----- Input data
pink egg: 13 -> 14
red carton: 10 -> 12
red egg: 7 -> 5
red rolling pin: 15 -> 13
----------
----- Input data
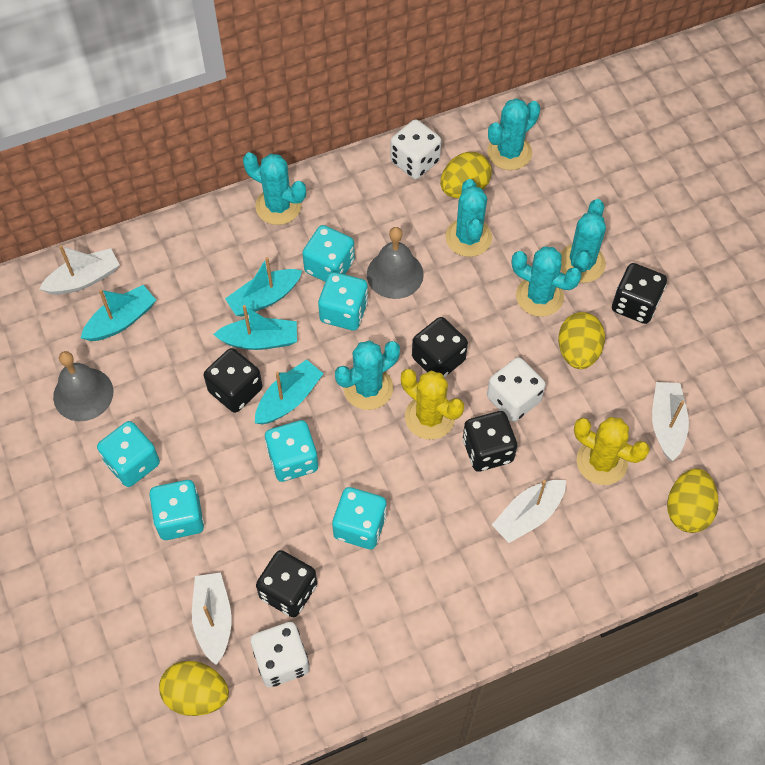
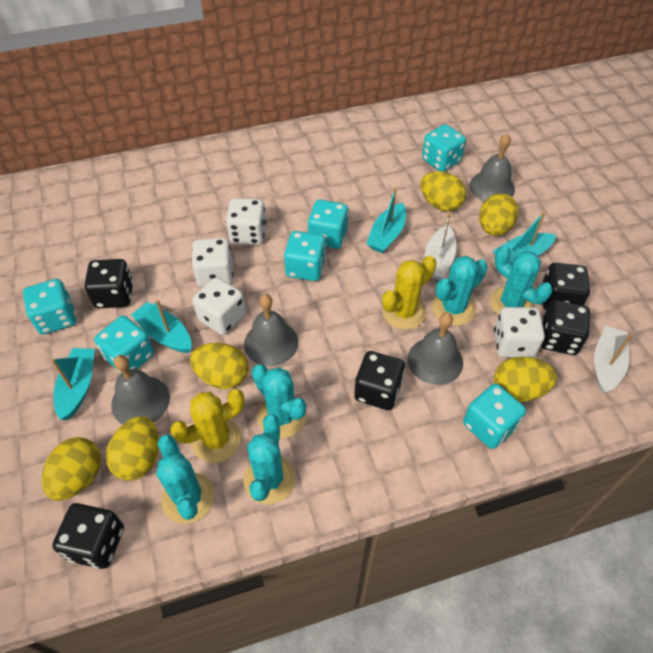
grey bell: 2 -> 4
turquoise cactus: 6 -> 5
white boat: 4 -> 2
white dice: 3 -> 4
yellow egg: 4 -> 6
----------
Starting at the line that contains "pink egg: 13 -> 14" and stopping after the line that contains "red rolling pin: 15 -> 13", write out every line exactly as it appears above, and no other line.

pink egg: 13 -> 14
red carton: 10 -> 12
red egg: 7 -> 5
red rolling pin: 15 -> 13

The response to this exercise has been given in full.